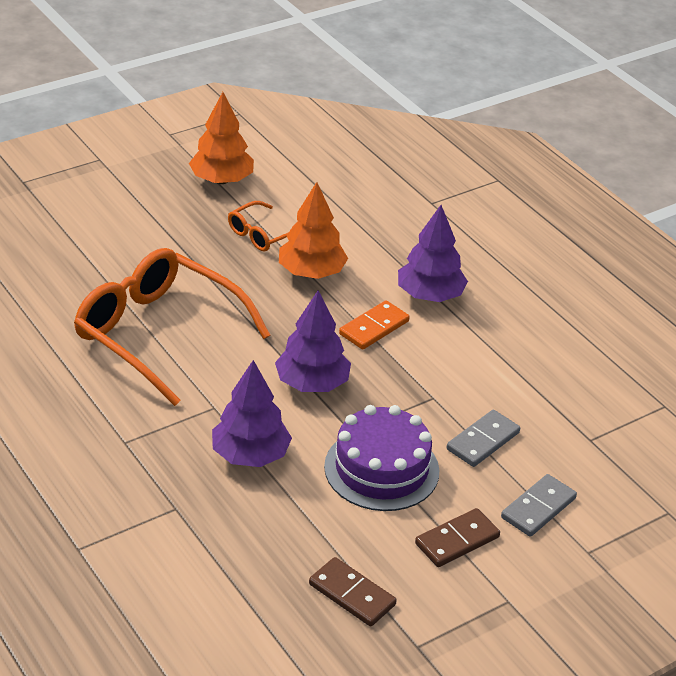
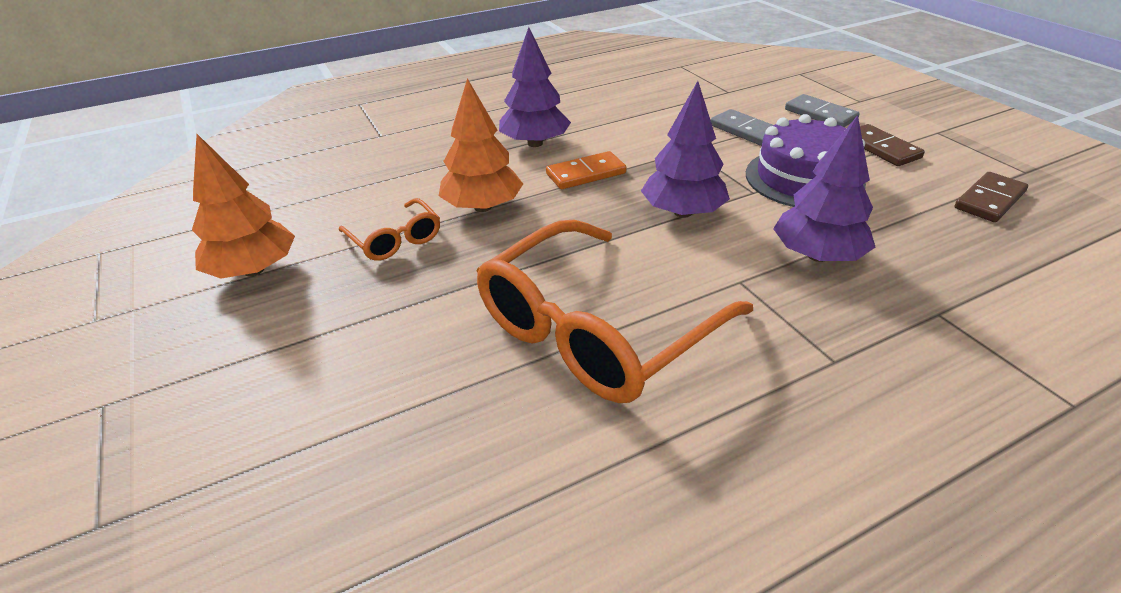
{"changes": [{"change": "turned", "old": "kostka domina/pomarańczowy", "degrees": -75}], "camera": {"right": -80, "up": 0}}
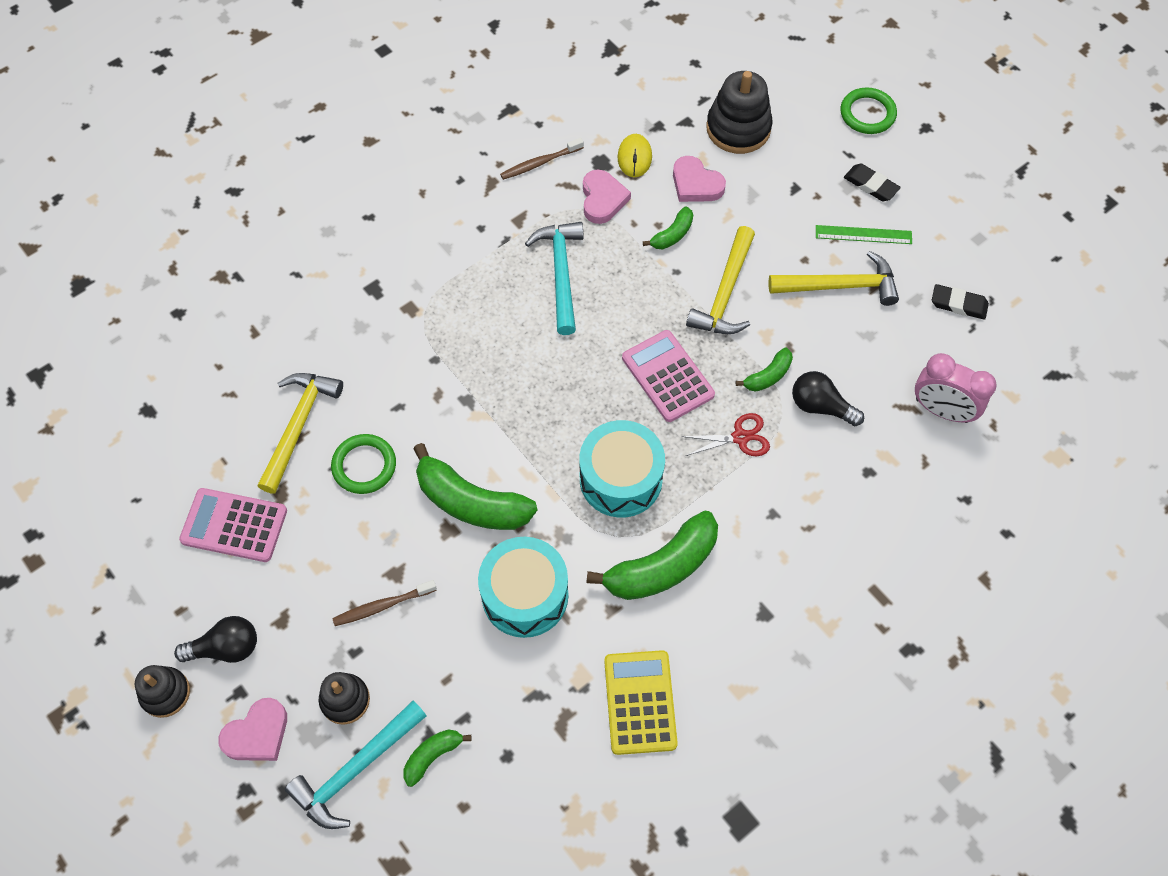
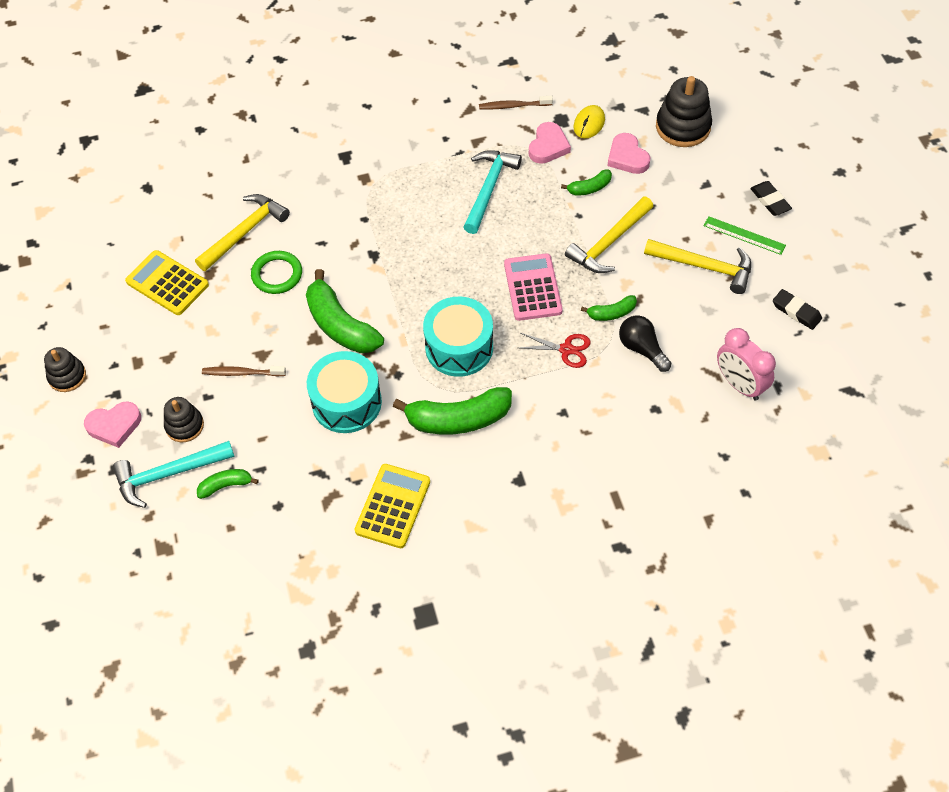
{"changes": [{"change": "recoloured", "old": "kalkulator/różowy (1st from left)", "new": "kalkulator/żółty (1st from left)"}, {"change": "removed", "old": "żarówka/czarny (1st from left)"}, {"change": "removed", "old": "pierścień/zielony (2nd from left)"}], "camera": {"right": 25, "up": -5}}
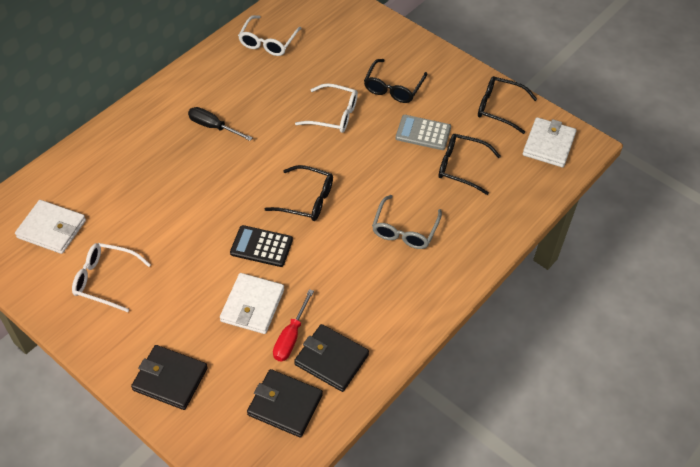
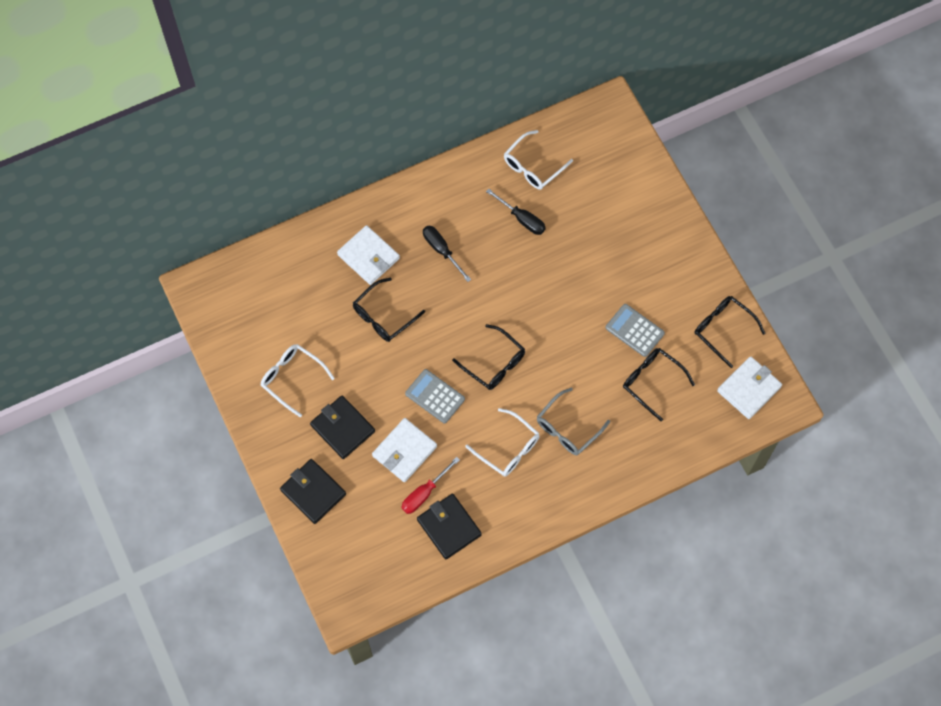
{"changes": [{"change": "moved", "old": "portfel/czarny (2nd from left)"}, {"change": "moved", "old": "portfel/biały (1st from left)"}, {"change": "moved", "old": "okulary/czarny (2nd from left in the first image)", "new": "okulary/czarny (1st from left)"}, {"change": "recoloured", "old": "kalkulator/czarny", "new": "kalkulator/szary (1st from left)"}, {"change": "moved", "old": "okulary/biały (3rd from left in the first image)", "new": "okulary/biały (2nd from left)"}, {"change": "added", "new": "śrubokręt/czarny (2nd from left)"}], "camera": {"right": 25, "up": 15}}
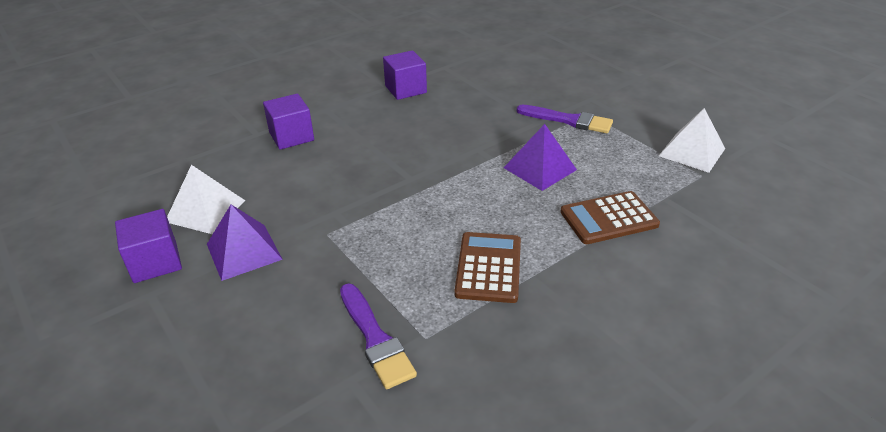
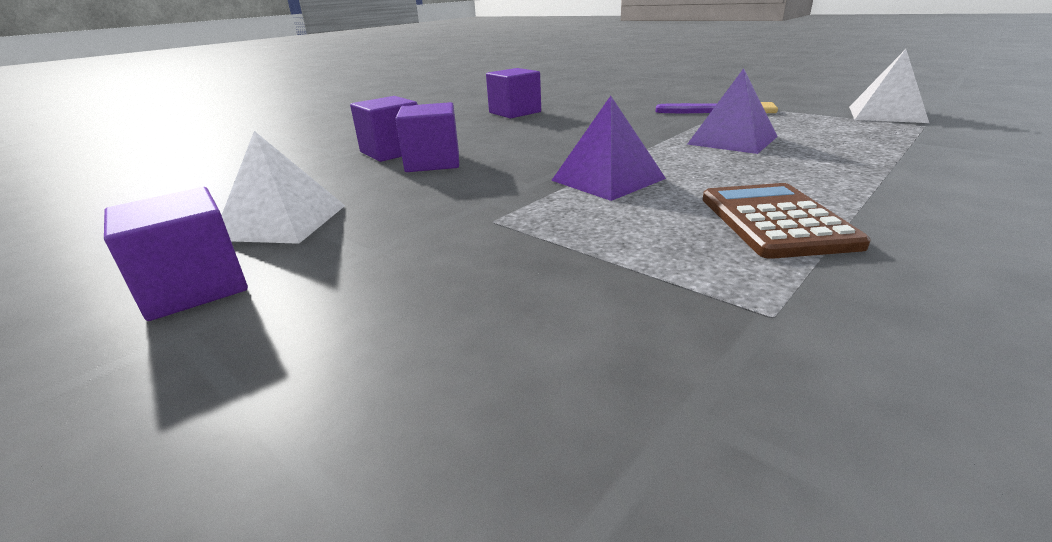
{"changes": [{"change": "added", "new": "sześcian/fioletowy (3rd from left)"}, {"change": "moved", "old": "piramida/fioletowy (1st from left)"}, {"change": "removed", "old": "pędzel/fioletowy (1st from left)"}, {"change": "removed", "old": "kalkulator/brązowy (2nd from left)"}], "camera": {"right": -10, "up": -10}}
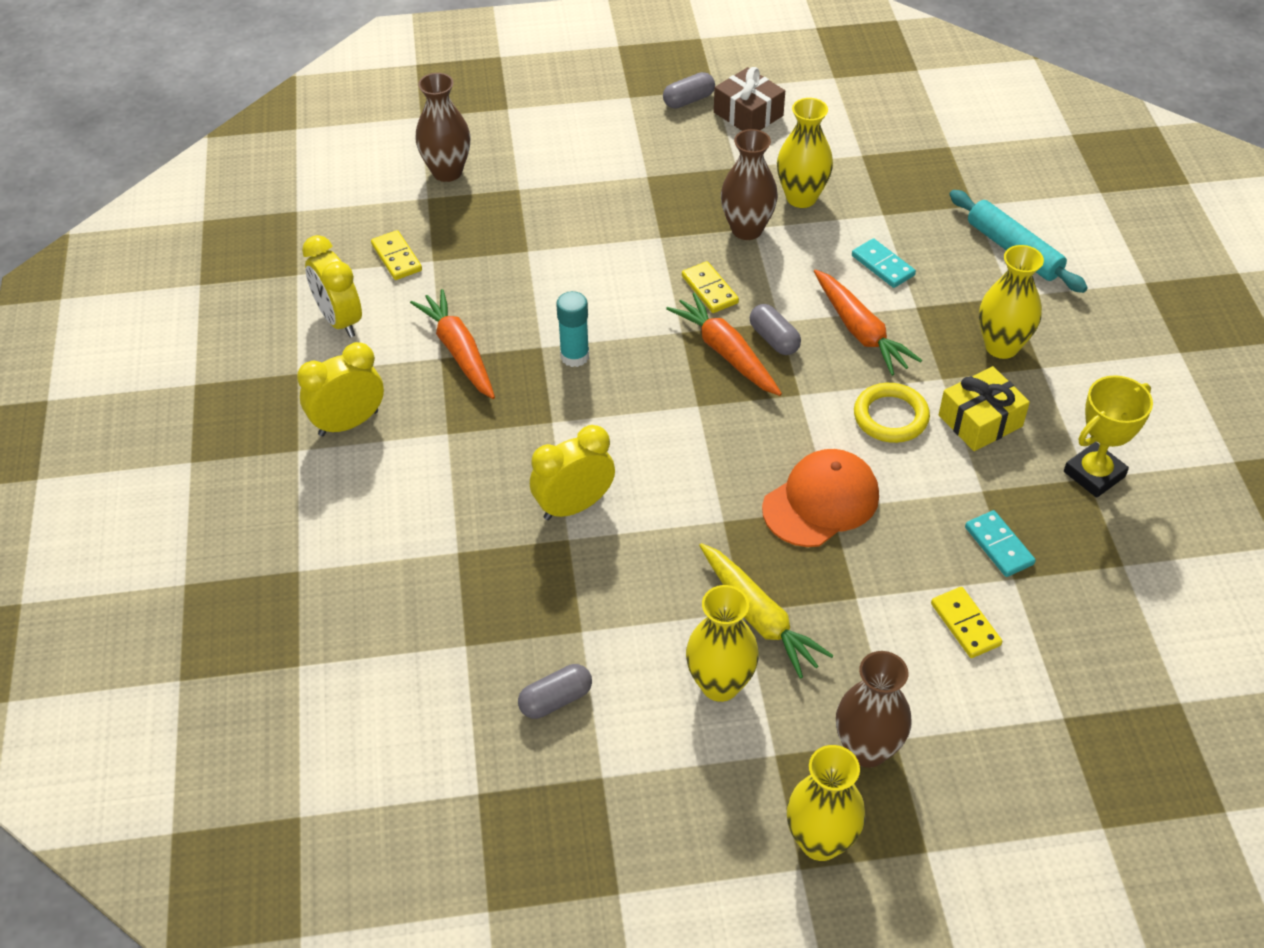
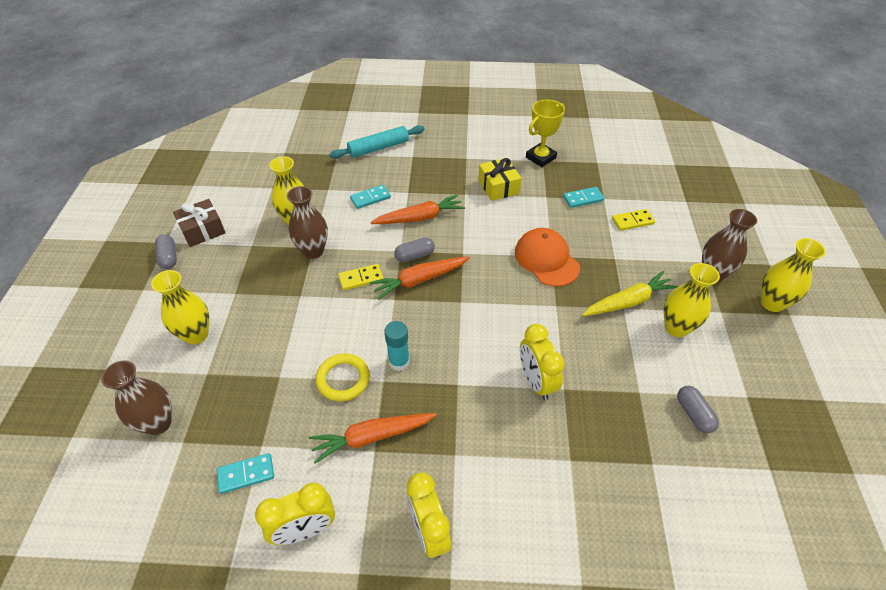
{"changes": [{"change": "moved", "old": "wazon/żółty (4th from left in the first image)", "new": "wazon/żółty (1st from left)"}, {"change": "recoloured", "old": "kostka domina/żółty (1st from left)", "new": "kostka domina/turkusowy (1st from left)"}, {"change": "moved", "old": "pierścień/żółty"}, {"change": "turned", "old": "puchar/żółty", "degrees": 75}], "camera": {"right": -80, "up": 0}}
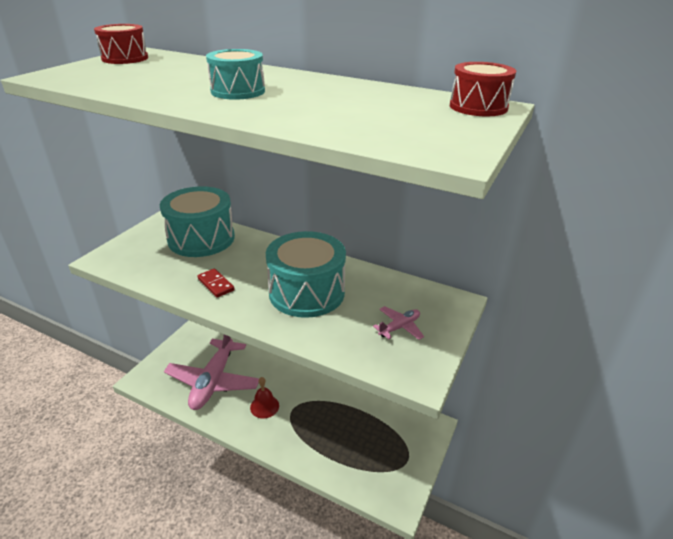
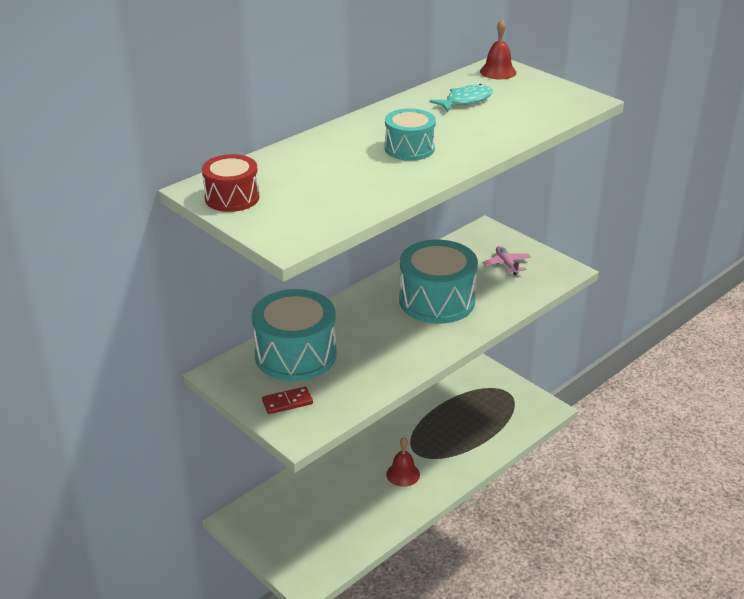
{"changes": [{"change": "moved", "old": "kostka domina/czerwony"}, {"change": "added", "new": "ryba/turkusowy"}, {"change": "replaced", "old": "bęben/czerwony (2nd from left)", "new": "dzwonek/czerwony (2nd from left)"}, {"change": "removed", "old": "samolot/różowy (1st from left)"}], "camera": {"right": -70, "up": 0}}
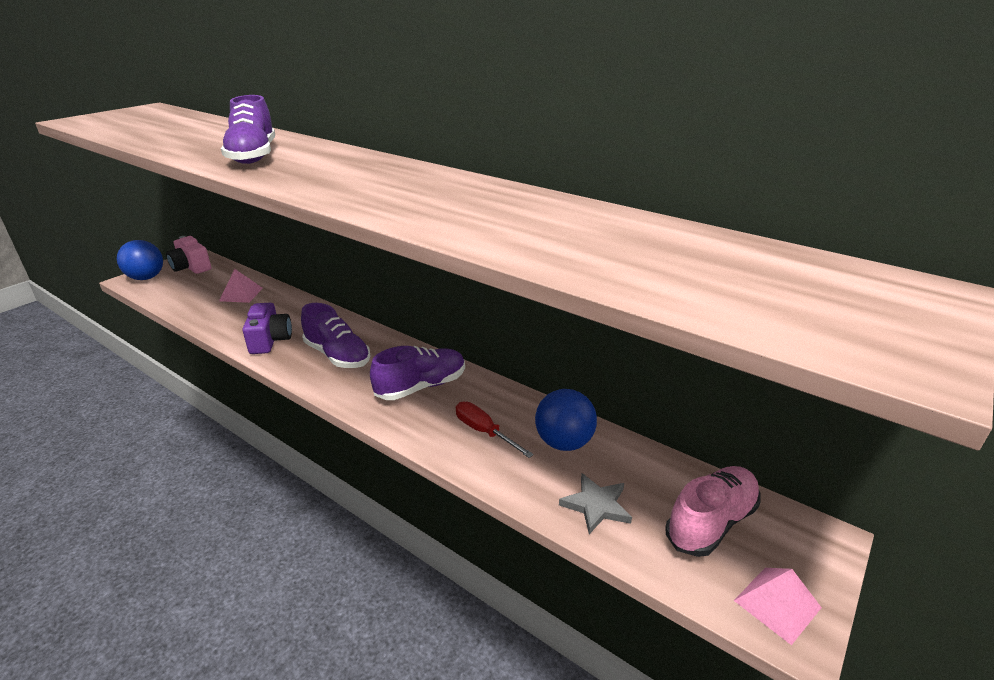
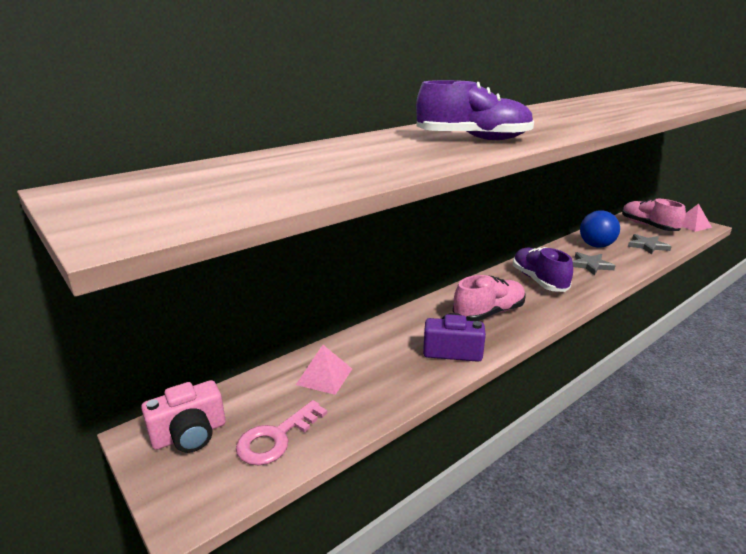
{"changes": [{"change": "added", "new": "klucz/różowy"}, {"change": "recoloured", "old": "but/fioletowy (2nd from left)", "new": "but/różowy (1st from left)"}, {"change": "replaced", "old": "śrubokręt/czerwony", "new": "gwiazda/szary (1st from left)"}, {"change": "removed", "old": "piłka/niebieski (1st from left)"}], "camera": {"right": -75, "up": -5}}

→ **Directions**:
Tally the lines of the records that contain the word "turkusowy" and state the total alone.

→ **Solved exercise**:
2